** Extracted material follows **

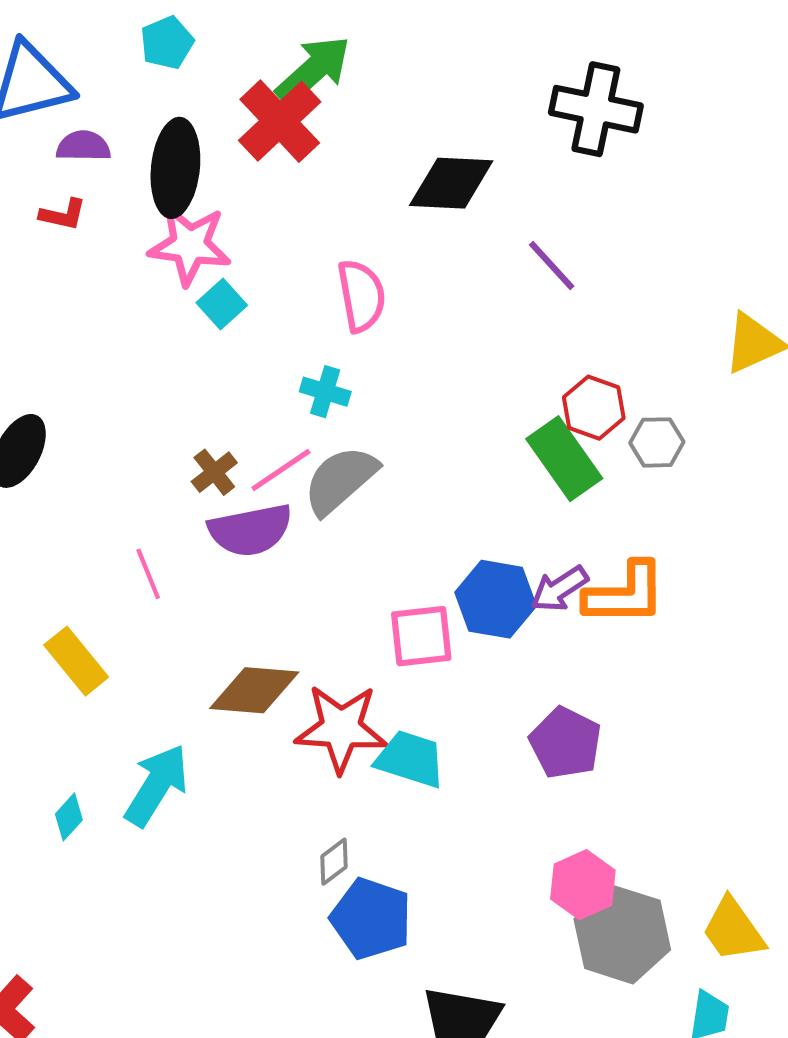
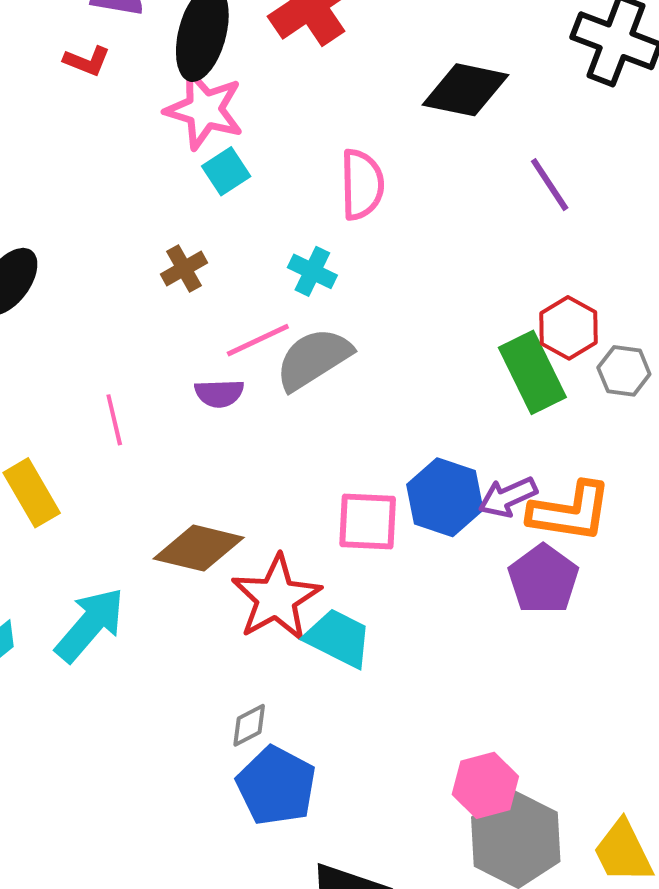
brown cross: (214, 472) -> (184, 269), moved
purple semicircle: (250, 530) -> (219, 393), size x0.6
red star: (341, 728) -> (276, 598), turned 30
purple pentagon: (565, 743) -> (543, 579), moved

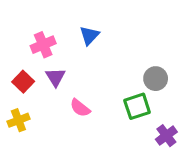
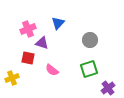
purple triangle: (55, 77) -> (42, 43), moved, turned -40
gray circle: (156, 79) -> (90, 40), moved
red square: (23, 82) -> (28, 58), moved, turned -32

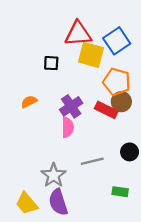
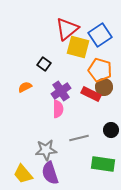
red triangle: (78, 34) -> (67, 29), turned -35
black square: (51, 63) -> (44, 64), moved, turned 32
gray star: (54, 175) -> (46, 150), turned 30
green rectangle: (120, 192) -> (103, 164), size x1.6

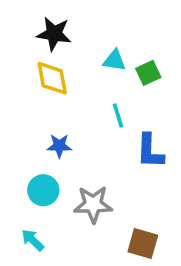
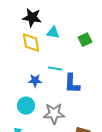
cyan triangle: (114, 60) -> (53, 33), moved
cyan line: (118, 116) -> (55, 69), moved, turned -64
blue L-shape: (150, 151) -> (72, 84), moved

** End of Extracted material **

Task to complete — In the answer, the entries should be restated verbatim, with all pictures omitted.

Response to the task —
brown cross: (214, 472) -> (184, 269), moved
purple semicircle: (250, 530) -> (219, 393), size x0.6
red star: (341, 728) -> (276, 598), turned 30
purple pentagon: (565, 743) -> (543, 579), moved

purple triangle: (55, 77) -> (42, 43), moved, turned -40
gray circle: (156, 79) -> (90, 40), moved
red square: (23, 82) -> (28, 58), moved, turned -32

red triangle: (78, 34) -> (67, 29), turned -35
black square: (51, 63) -> (44, 64), moved, turned 32
gray star: (54, 175) -> (46, 150), turned 30
green rectangle: (120, 192) -> (103, 164), size x1.6

cyan triangle: (114, 60) -> (53, 33), moved
cyan line: (118, 116) -> (55, 69), moved, turned -64
blue L-shape: (150, 151) -> (72, 84), moved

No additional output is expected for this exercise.